→ BRIEF
Scan the records below for the line with "black plate G4:G5" and the line with "purple cone G4 level 2 -> tan cone G4 level 2". Repeat those two lines and every line between them exactly, and nothing else.

→ DATA FOR THE TASK
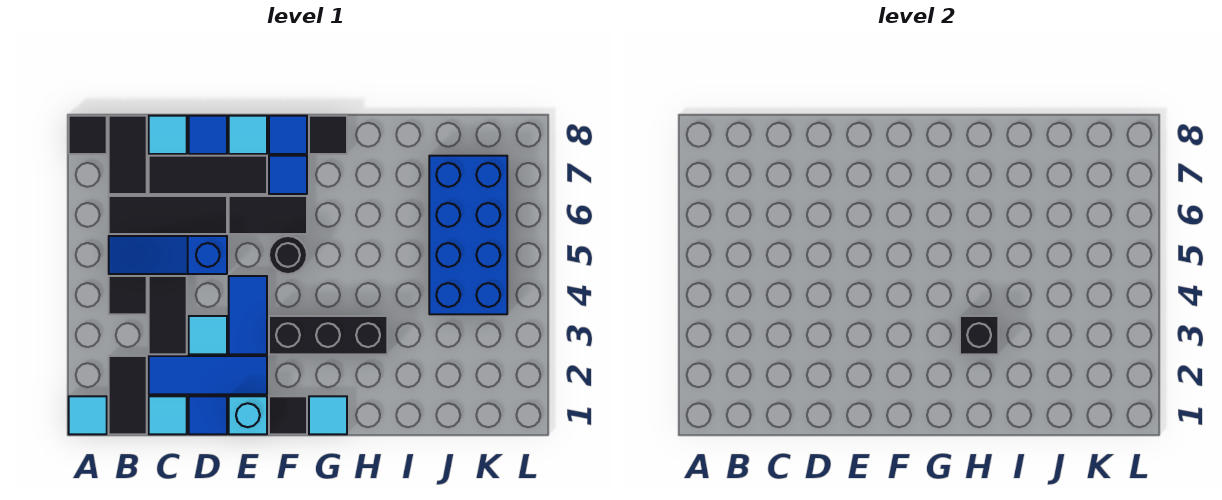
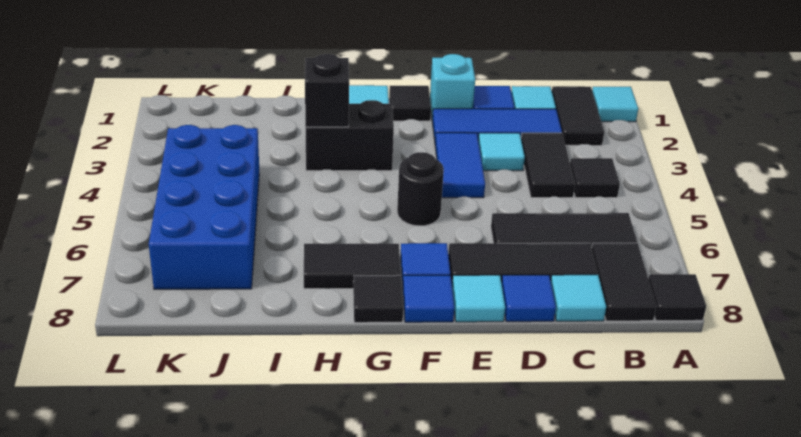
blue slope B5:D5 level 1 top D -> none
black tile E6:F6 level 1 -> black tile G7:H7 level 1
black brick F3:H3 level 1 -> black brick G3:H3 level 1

* * *

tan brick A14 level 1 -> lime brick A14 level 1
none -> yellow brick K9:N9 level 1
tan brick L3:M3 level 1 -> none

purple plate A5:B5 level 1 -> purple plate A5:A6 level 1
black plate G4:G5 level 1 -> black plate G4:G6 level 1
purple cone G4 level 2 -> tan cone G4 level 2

---

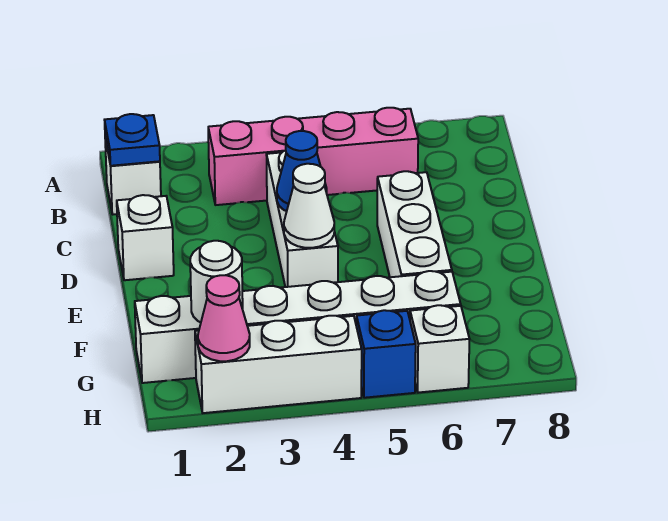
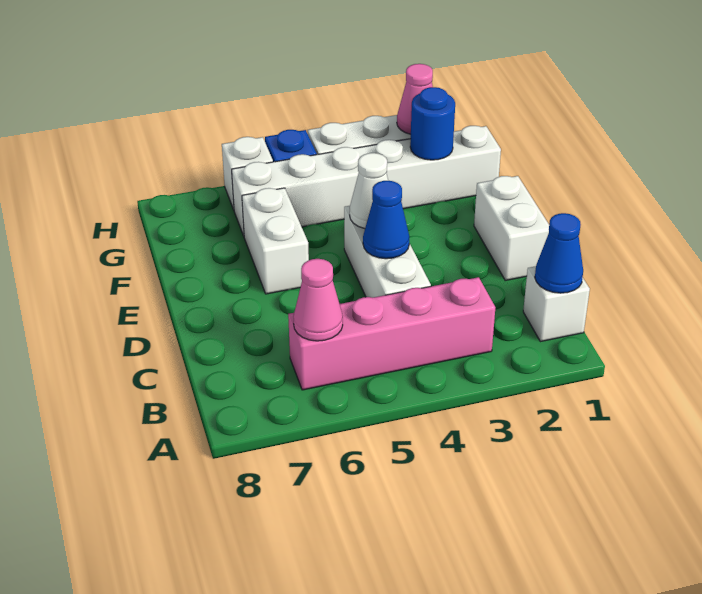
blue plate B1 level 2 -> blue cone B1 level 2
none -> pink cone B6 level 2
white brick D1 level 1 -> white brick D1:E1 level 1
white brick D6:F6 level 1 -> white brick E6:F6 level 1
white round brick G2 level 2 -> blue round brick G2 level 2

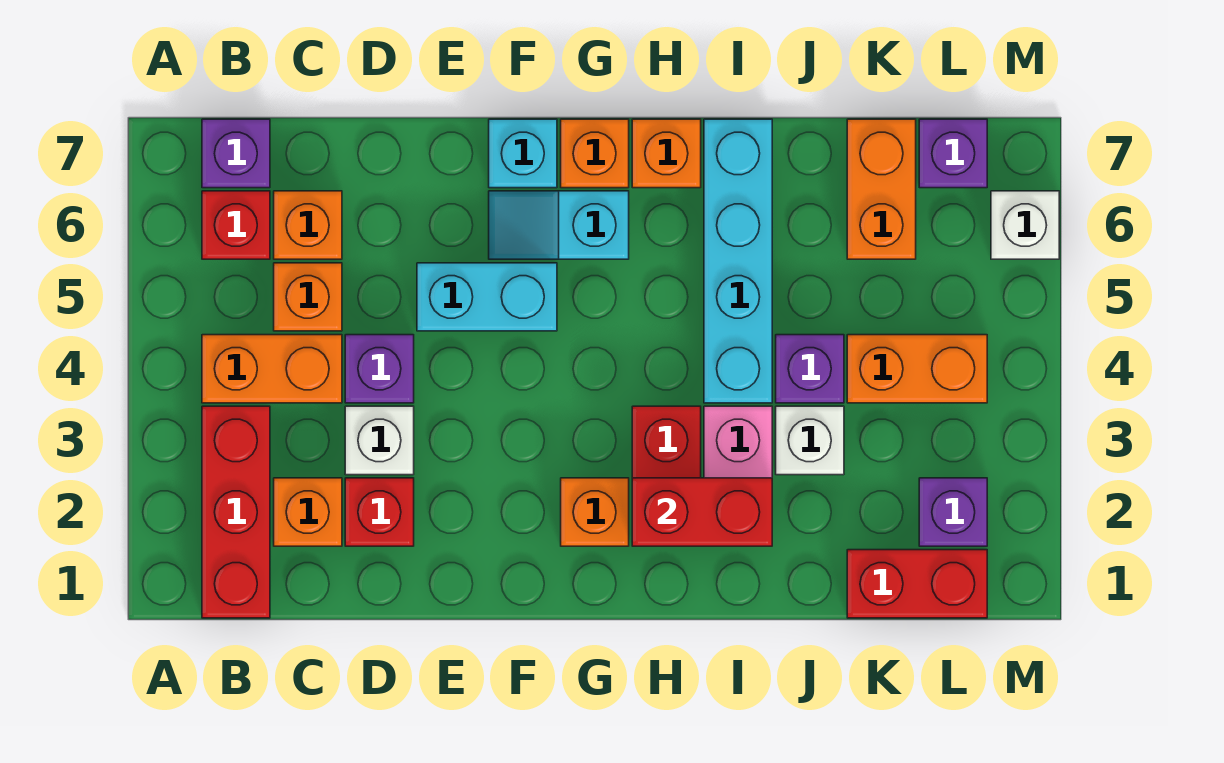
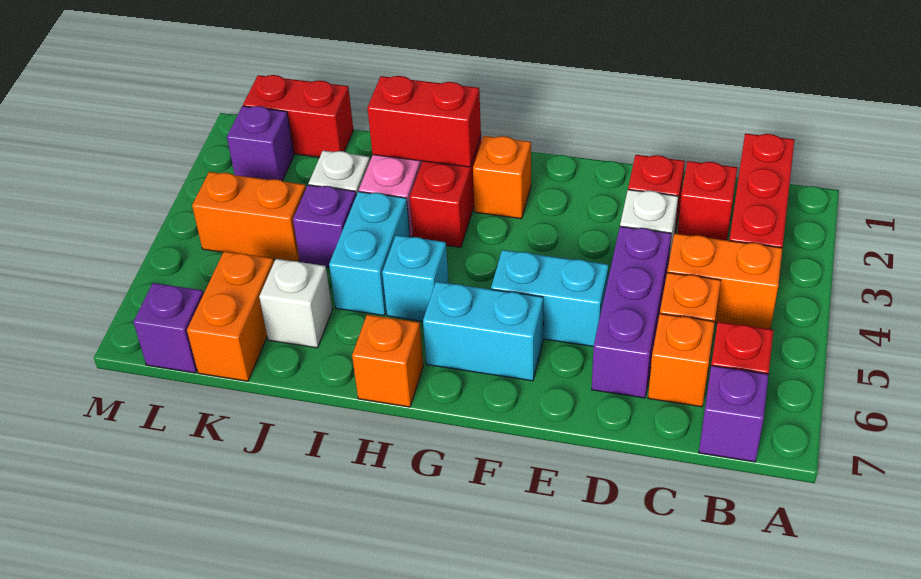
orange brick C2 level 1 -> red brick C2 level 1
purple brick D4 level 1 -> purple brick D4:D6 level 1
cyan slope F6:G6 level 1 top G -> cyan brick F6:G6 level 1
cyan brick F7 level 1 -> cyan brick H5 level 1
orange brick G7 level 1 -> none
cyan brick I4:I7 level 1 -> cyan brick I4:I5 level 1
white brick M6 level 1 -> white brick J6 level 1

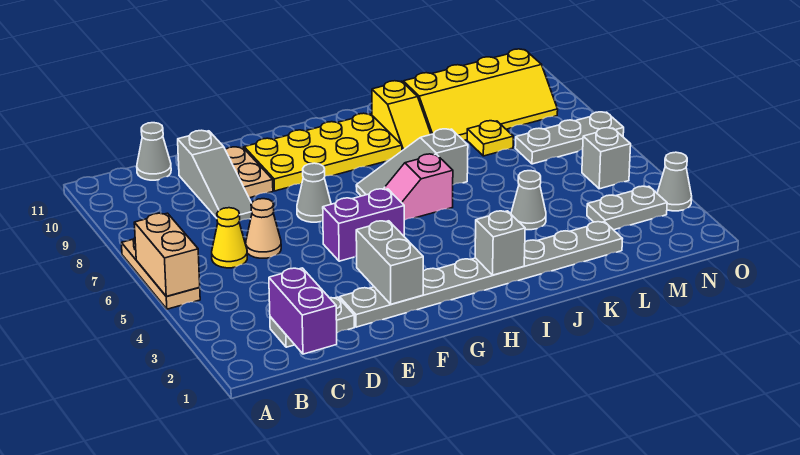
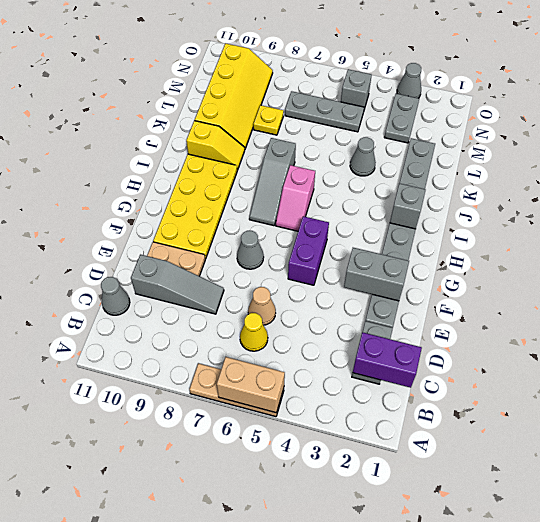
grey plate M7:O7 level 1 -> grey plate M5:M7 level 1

→ REPLY
black plate G4:G5 level 1 -> black plate G4:G6 level 1
purple cone G4 level 2 -> tan cone G4 level 2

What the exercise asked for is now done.